--- Source material Enclosed Below ---
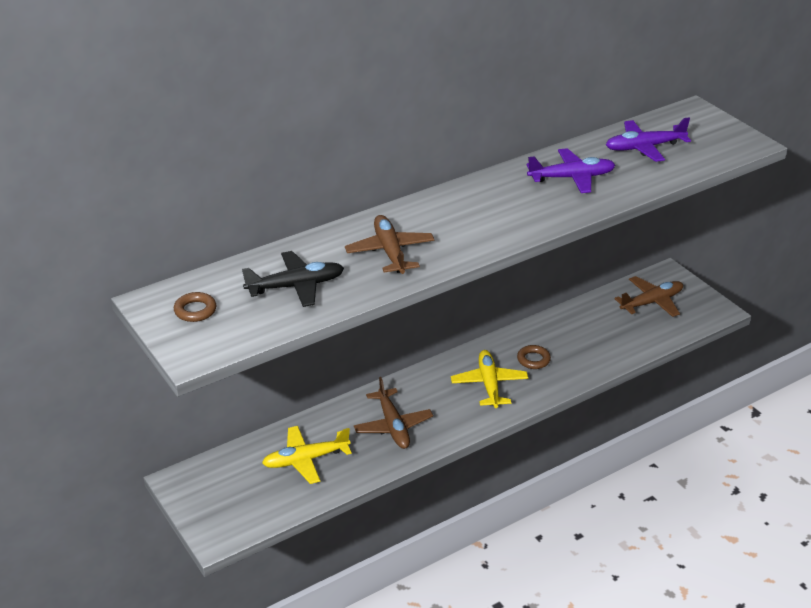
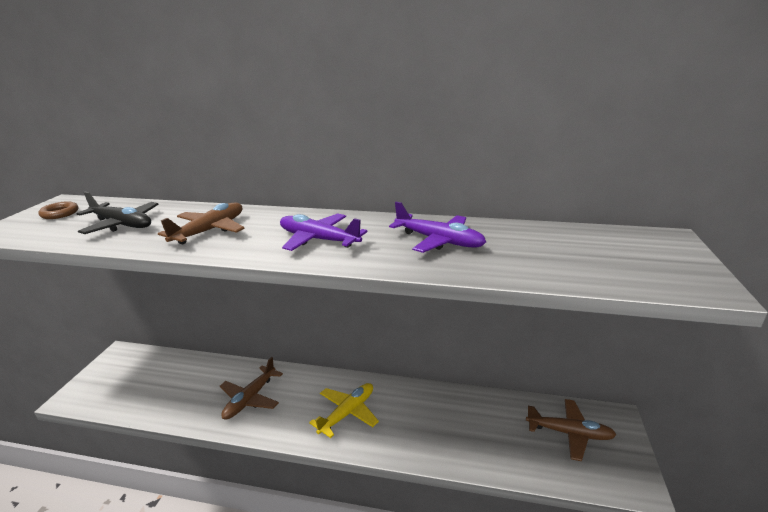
camera: 45 degrees right, 10 degrees down
(306, 460) = (178, 385): yellow plane -> none
(533, 360) = (404, 416): brown ring -> none
(644, 147) = (556, 246): purple plane -> purple plane (318, 240)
--- End of Enclosed Source material ---
■ Task item
In your copy, the listing above should appear word for word, with no images.

■ Response below
camera: 45 degrees right, 10 degrees down
(306, 460) = (178, 385): yellow plane -> none
(533, 360) = (404, 416): brown ring -> none
(644, 147) = (556, 246): purple plane -> purple plane (318, 240)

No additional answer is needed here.